● Requirement
Count the lines of the data that have the word "gray", then report the number without anything else.

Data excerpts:
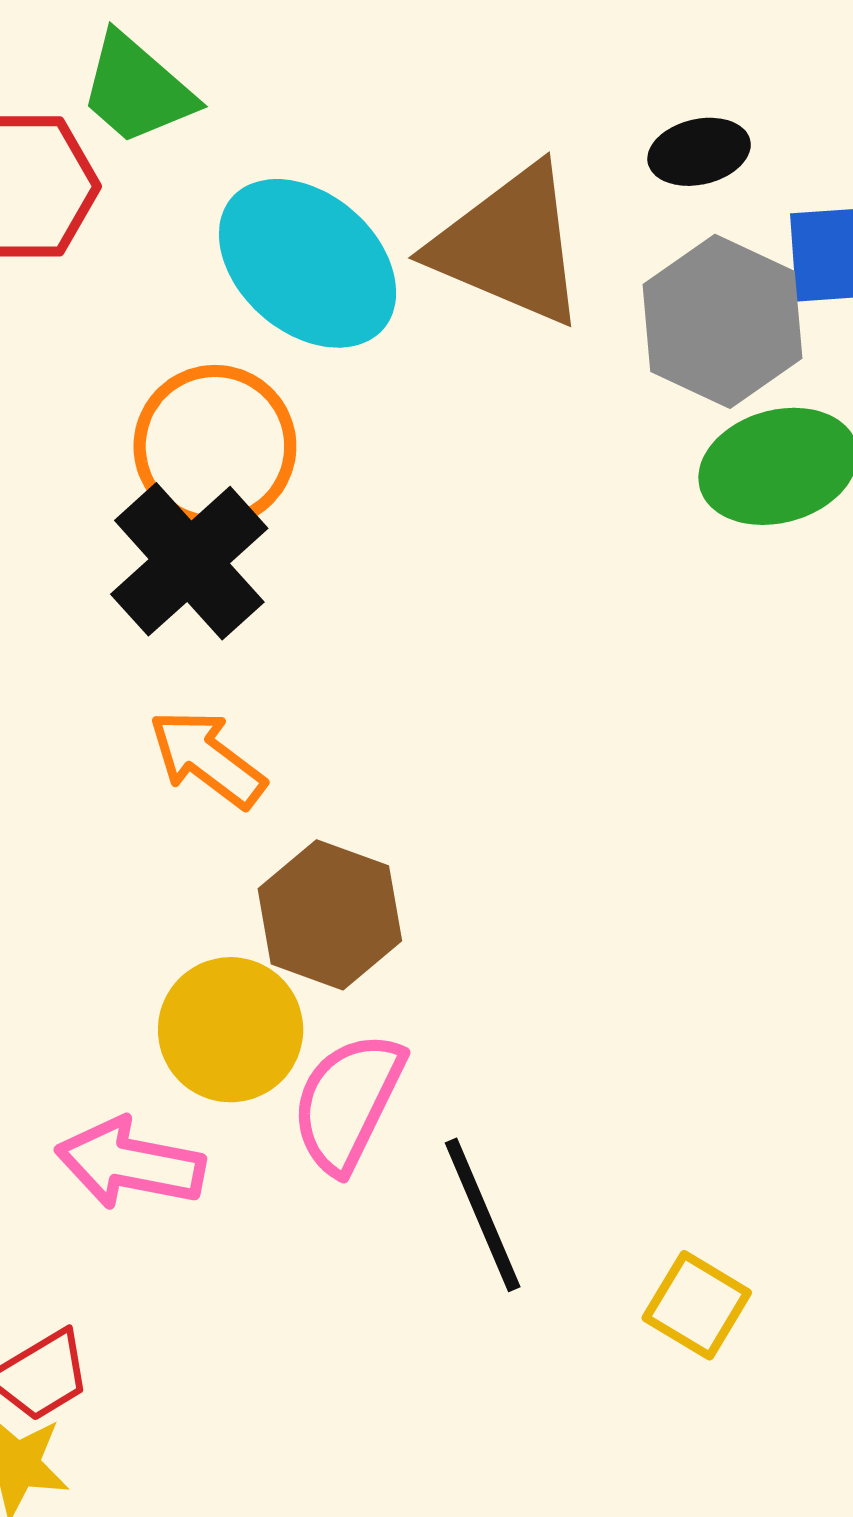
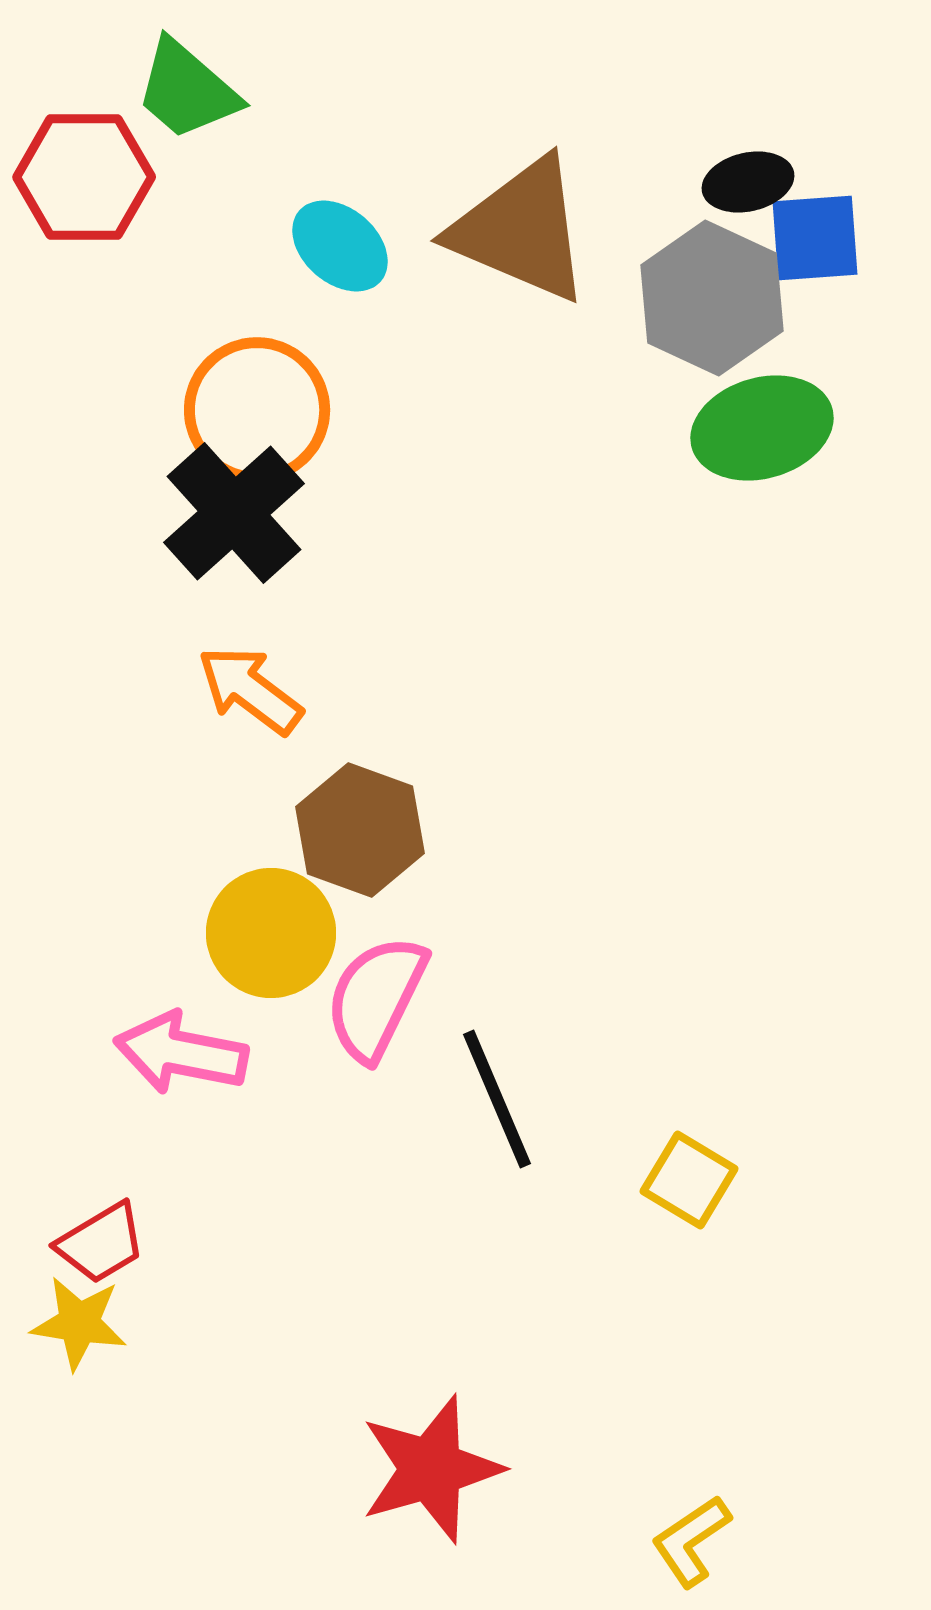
black ellipse: (699, 152) -> (748, 182), moved
cyan ellipse: (308, 263) -> (340, 246), size x0.6

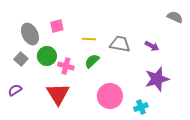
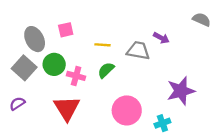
purple arrow: (152, 46) -> (161, 38), moved
gray square: (21, 59) -> (24, 68), size x1.5

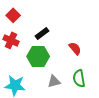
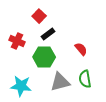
red square: (13, 15) -> (39, 16), moved
gray triangle: (54, 81) -> (60, 82), size x1.5

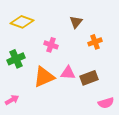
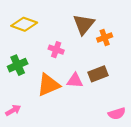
brown triangle: (76, 22) -> (84, 24), size x1.5
orange cross: (95, 42) -> (105, 37), moved
brown rectangle: (89, 78) -> (98, 74), moved

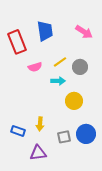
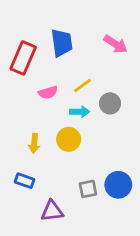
red rectangle: (17, 42) -> (23, 58), turned 45
gray circle: (80, 67) -> (110, 103), moved
yellow circle: (74, 101) -> (69, 139), moved
yellow arrow: (40, 124) -> (34, 143), moved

● Task answer
3